(Object correspondence data)
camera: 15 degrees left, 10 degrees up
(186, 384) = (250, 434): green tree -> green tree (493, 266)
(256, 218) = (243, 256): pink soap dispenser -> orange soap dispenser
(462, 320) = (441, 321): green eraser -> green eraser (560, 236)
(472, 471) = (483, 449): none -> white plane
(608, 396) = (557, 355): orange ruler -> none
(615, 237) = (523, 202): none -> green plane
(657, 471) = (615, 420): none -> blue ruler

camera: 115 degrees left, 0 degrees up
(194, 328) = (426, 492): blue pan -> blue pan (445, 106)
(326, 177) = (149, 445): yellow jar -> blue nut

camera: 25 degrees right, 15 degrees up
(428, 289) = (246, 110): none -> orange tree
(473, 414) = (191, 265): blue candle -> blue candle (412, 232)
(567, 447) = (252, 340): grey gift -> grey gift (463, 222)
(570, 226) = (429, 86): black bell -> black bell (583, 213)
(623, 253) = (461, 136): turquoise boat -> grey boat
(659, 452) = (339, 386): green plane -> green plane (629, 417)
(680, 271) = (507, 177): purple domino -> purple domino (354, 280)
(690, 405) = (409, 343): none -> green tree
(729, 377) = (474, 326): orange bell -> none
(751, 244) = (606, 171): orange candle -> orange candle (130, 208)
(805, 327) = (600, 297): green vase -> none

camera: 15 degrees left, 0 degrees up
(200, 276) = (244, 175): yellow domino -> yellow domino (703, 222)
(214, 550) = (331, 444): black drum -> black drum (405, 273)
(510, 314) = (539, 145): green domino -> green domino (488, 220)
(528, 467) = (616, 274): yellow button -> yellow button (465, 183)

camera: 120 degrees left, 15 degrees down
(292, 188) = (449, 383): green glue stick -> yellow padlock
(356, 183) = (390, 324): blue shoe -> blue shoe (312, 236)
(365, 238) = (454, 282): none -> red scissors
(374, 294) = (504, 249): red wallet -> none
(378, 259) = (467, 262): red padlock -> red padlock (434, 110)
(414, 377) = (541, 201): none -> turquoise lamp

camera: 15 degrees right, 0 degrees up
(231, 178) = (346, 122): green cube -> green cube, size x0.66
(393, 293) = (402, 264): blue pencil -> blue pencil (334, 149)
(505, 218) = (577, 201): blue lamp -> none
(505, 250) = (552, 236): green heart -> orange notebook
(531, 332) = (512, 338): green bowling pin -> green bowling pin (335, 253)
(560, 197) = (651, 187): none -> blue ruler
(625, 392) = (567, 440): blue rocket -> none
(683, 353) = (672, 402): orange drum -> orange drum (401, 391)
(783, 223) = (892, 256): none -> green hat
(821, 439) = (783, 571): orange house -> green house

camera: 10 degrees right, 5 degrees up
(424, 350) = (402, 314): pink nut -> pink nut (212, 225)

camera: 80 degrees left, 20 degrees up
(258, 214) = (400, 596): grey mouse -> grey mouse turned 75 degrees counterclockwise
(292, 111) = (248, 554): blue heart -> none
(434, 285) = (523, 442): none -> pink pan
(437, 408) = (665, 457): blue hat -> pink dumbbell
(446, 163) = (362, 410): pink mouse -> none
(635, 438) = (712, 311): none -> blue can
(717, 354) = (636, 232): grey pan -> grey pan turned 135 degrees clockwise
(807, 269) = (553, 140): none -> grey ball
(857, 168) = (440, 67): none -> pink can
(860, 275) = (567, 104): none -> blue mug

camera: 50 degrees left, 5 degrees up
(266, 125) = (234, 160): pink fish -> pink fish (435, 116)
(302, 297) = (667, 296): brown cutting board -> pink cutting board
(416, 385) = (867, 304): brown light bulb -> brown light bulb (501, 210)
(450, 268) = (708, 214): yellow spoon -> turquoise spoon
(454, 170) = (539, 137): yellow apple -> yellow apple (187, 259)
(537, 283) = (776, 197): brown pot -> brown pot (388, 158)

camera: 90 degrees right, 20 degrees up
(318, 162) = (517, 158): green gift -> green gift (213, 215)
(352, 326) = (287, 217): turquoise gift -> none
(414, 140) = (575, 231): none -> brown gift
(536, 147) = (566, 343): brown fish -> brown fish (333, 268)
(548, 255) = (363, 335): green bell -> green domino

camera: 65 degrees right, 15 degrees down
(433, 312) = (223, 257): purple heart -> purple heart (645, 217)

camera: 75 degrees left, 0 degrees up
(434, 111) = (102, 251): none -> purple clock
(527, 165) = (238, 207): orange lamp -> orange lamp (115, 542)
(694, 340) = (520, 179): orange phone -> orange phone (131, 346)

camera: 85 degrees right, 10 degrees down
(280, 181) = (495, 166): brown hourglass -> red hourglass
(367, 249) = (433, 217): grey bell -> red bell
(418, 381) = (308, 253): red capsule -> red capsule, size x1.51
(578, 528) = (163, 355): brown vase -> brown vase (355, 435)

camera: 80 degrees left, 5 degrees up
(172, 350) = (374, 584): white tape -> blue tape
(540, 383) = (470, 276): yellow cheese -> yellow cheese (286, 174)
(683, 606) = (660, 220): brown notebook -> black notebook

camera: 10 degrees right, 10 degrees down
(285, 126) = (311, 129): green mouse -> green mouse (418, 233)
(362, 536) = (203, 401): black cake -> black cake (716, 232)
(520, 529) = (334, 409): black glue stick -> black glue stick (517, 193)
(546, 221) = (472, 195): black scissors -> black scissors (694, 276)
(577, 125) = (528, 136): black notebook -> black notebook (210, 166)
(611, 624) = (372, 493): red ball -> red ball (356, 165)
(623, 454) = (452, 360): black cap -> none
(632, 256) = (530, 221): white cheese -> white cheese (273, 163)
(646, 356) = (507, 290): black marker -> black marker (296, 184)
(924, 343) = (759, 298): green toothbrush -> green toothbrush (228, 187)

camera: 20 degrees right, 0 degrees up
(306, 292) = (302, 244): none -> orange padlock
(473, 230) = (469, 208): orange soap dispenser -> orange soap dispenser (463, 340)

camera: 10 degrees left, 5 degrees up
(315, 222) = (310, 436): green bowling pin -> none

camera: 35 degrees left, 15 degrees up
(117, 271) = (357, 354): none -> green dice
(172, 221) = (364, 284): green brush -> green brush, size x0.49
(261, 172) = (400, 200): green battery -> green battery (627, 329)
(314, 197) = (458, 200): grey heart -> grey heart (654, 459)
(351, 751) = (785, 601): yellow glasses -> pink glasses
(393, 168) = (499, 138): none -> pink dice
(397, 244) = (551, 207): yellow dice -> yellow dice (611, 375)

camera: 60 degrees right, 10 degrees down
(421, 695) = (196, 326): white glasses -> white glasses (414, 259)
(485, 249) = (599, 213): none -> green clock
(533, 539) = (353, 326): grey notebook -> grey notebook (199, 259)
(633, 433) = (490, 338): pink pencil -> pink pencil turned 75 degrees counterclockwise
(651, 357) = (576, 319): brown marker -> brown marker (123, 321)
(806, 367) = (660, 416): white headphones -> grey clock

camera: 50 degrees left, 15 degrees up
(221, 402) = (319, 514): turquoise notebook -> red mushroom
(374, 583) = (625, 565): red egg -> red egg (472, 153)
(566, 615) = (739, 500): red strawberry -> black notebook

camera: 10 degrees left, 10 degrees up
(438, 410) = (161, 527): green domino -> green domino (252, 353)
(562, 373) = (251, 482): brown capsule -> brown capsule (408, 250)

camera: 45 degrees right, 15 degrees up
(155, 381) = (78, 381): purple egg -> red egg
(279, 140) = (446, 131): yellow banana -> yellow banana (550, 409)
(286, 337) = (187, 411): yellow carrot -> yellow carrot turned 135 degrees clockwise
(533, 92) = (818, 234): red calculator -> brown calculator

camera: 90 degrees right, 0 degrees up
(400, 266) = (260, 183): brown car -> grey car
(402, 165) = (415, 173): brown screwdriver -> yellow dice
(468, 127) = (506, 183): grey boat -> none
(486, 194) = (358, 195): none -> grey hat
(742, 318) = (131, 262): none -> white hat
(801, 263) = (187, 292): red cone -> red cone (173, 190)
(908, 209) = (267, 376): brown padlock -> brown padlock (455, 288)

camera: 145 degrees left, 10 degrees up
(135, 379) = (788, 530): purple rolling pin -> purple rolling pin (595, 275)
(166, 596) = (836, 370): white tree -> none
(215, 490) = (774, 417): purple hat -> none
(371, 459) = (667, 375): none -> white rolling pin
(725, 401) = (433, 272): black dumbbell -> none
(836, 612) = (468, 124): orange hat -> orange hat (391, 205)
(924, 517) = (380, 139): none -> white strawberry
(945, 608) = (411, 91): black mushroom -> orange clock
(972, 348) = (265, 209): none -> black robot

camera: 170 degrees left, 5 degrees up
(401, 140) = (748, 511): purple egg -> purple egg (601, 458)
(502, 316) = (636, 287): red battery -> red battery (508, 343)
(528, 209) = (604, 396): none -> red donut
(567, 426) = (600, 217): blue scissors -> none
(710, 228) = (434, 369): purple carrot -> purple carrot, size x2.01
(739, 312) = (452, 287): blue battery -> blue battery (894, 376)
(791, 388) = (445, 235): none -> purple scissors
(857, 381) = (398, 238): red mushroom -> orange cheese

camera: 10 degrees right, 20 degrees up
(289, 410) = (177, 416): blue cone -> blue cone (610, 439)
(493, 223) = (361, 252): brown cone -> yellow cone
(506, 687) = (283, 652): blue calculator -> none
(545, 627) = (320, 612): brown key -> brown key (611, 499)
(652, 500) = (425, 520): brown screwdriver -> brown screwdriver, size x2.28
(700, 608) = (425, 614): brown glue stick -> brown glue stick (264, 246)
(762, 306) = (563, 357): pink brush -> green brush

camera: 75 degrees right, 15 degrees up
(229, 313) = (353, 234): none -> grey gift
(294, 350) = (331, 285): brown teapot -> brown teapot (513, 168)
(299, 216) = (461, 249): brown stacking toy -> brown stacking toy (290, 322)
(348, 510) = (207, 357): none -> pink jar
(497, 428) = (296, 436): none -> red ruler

→ Task to carry out:
The reply should consist solely of the lines of the data, exact, from the opening line through the line with "camera: 115 degrees left, 0 degrees up", inclusive.

→ Written answer:
camera: 15 degrees left, 10 degrees up
(186, 384) = (250, 434): green tree -> green tree (493, 266)
(256, 218) = (243, 256): pink soap dispenser -> orange soap dispenser
(462, 320) = (441, 321): green eraser -> green eraser (560, 236)
(472, 471) = (483, 449): none -> white plane
(608, 396) = (557, 355): orange ruler -> none
(615, 237) = (523, 202): none -> green plane
(657, 471) = (615, 420): none -> blue ruler

camera: 115 degrees left, 0 degrees up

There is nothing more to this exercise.